Given the entries that follow, write out exactly the lines starting at the one containing "# camera: 30 degrees left, 0 degrees up" and ending at the one containing "120, 608, 208", both ends included, and only those.

Data below:

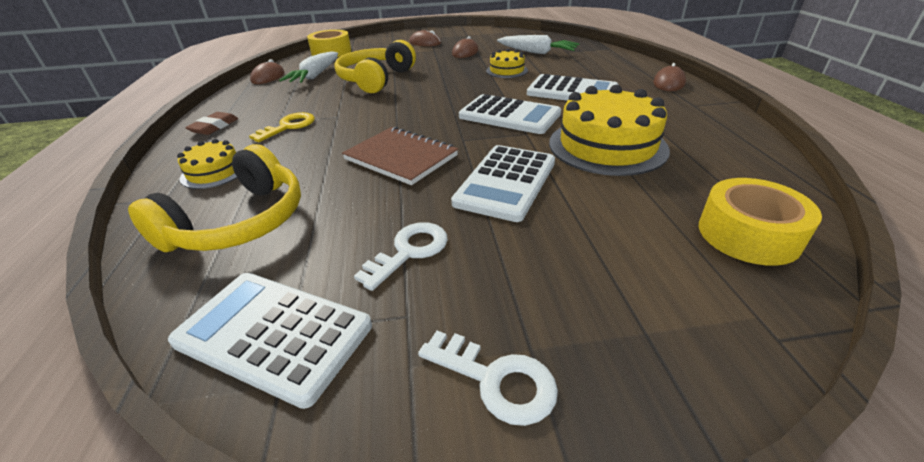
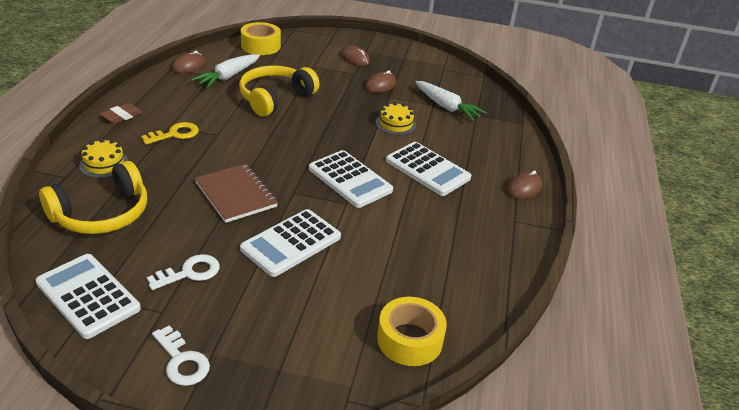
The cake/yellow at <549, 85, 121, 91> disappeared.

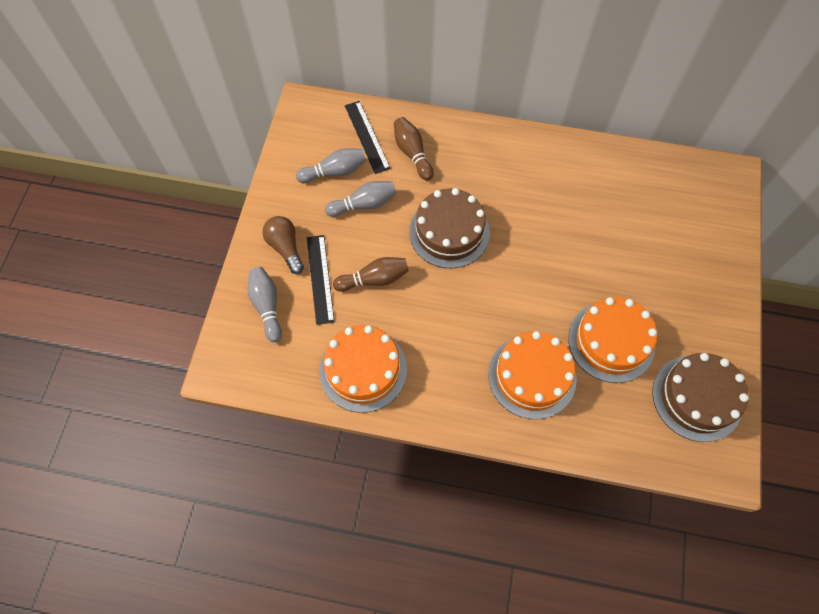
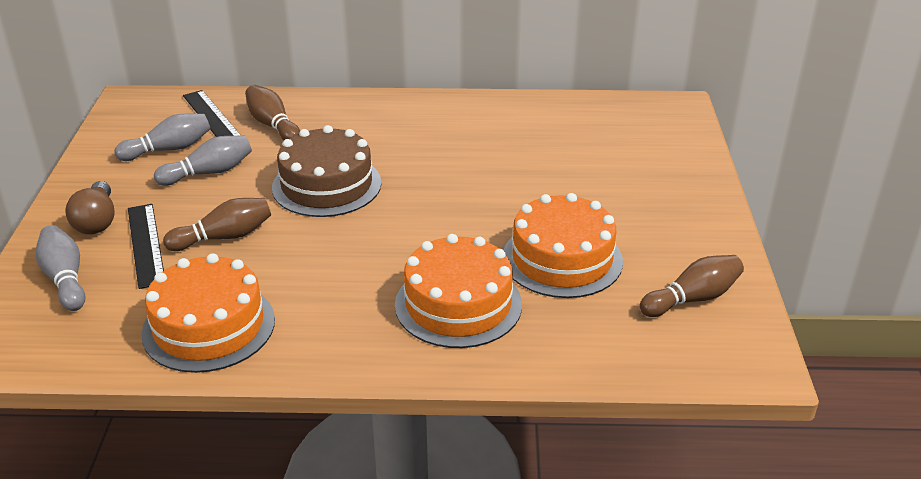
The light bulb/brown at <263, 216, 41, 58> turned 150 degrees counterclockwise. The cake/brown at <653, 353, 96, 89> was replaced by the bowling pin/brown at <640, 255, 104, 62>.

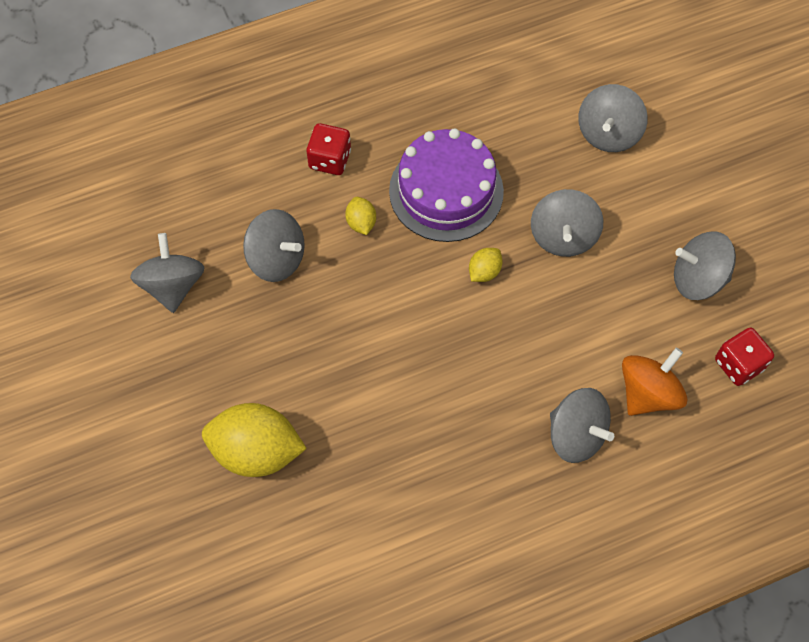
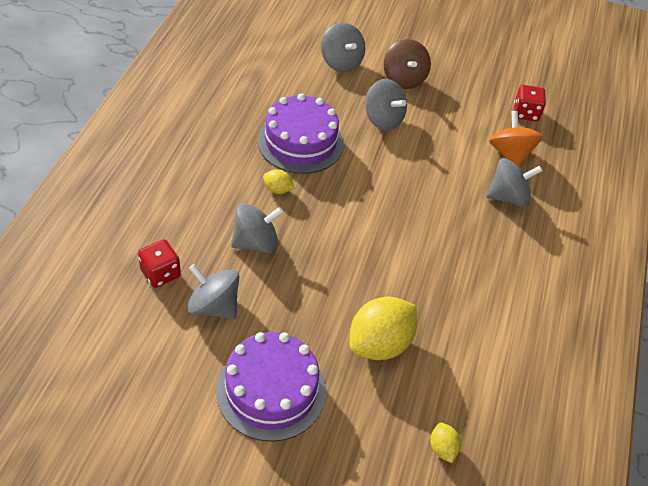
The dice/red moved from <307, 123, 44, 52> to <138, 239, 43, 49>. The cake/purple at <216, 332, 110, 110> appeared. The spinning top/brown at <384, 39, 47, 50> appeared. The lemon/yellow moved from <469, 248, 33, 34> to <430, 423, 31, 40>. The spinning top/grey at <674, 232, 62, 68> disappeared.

End of Data.
Data below:

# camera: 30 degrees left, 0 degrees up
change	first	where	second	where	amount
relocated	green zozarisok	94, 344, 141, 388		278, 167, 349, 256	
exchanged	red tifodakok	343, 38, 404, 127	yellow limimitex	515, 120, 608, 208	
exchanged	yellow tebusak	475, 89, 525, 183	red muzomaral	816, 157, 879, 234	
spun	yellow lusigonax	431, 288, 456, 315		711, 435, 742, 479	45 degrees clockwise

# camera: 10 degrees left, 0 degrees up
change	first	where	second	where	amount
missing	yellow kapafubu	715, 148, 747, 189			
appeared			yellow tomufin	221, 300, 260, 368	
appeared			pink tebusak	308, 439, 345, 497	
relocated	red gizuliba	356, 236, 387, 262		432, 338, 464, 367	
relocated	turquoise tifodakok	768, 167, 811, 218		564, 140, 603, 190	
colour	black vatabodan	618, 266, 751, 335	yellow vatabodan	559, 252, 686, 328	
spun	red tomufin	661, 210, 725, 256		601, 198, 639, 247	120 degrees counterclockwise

End of Data.
Data below:

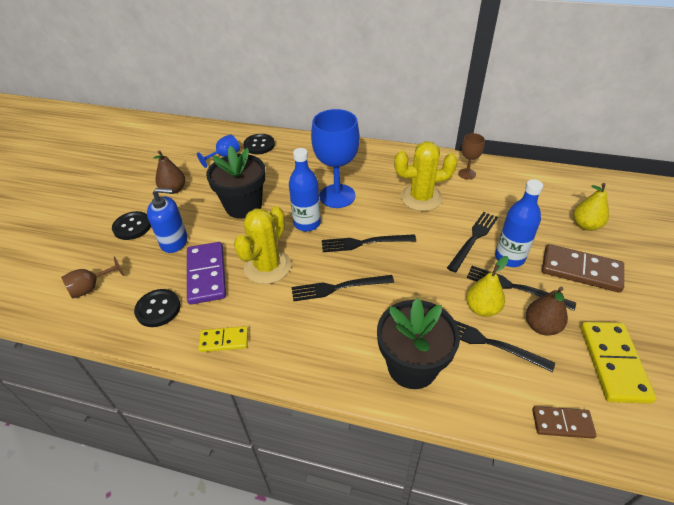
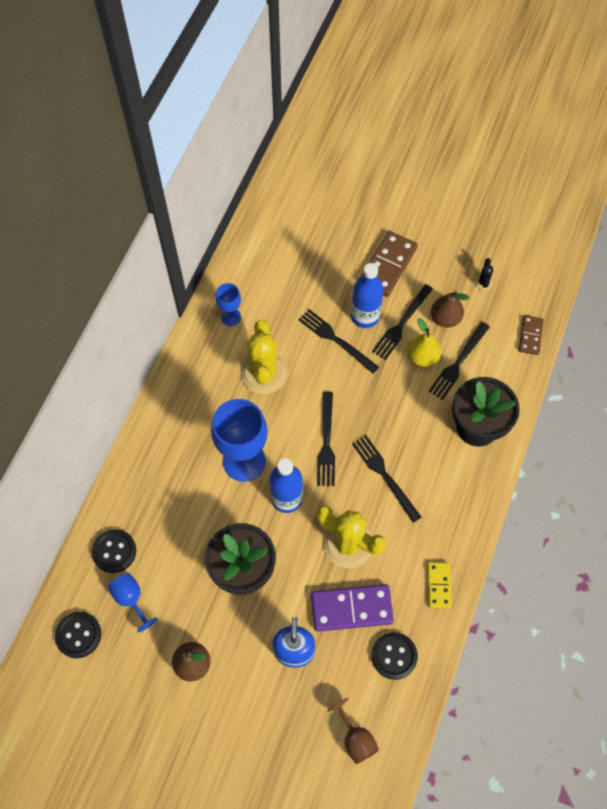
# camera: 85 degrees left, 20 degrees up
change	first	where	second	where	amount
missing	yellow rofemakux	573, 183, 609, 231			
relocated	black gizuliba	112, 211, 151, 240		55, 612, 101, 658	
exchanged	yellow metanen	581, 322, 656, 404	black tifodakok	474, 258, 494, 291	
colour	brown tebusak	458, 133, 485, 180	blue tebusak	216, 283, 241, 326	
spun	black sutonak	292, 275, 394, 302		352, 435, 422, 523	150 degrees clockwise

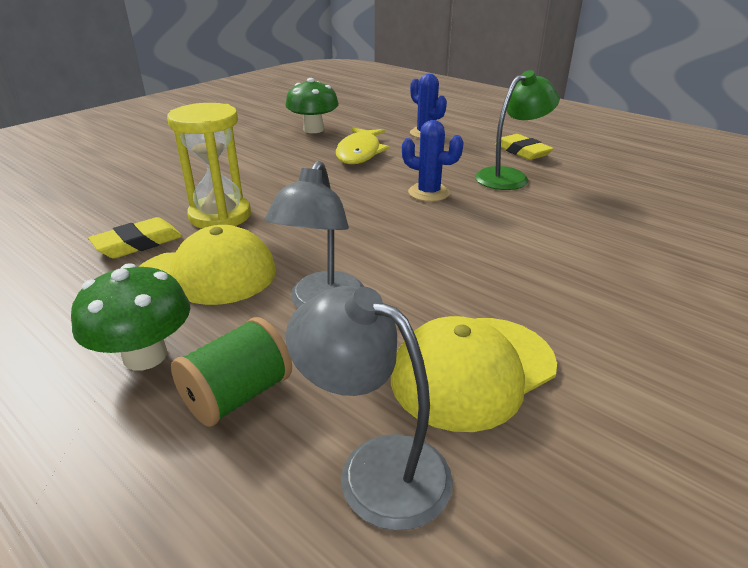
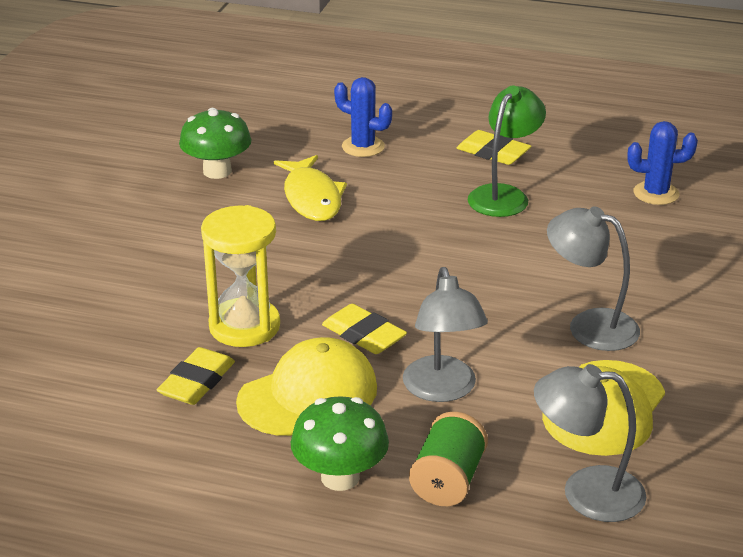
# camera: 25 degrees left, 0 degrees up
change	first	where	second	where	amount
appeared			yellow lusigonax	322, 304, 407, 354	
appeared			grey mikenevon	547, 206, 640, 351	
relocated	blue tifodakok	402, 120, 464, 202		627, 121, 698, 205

End of Data.

[Output for this exercise]:
# camera: 30 degrees left, 0 degrees up
change	first	where	second	where	amount
relocated	green zozarisok	94, 344, 141, 388		278, 167, 349, 256	
exchanged	red tifodakok	343, 38, 404, 127	yellow limimitex	515, 120, 608, 208	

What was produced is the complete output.